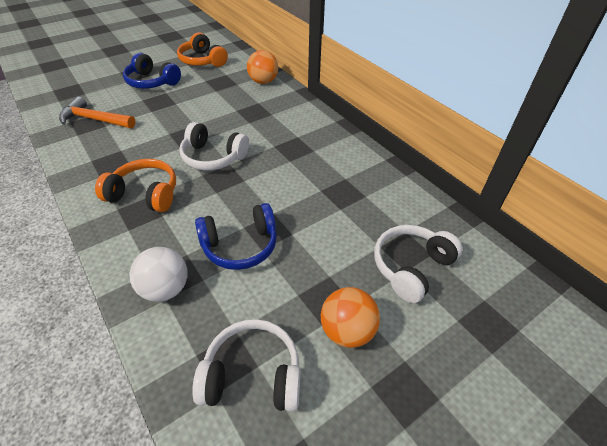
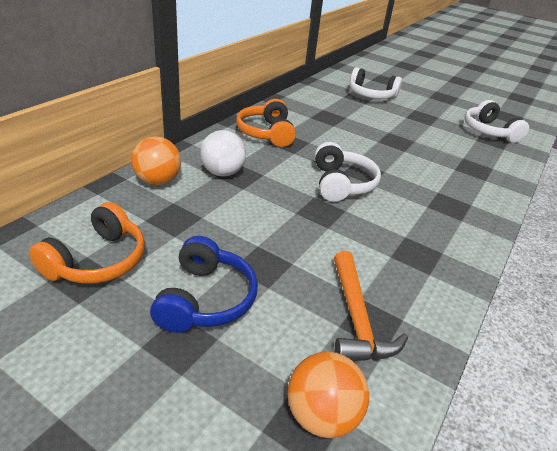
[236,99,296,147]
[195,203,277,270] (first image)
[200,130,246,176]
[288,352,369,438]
════════════════════
◆ **About this exercise**: The entire listing above, minus its pictures, should be copied out exactly.

◆ **Response below**:
[236,99,296,147]
[195,203,277,270] (first image)
[200,130,246,176]
[288,352,369,438]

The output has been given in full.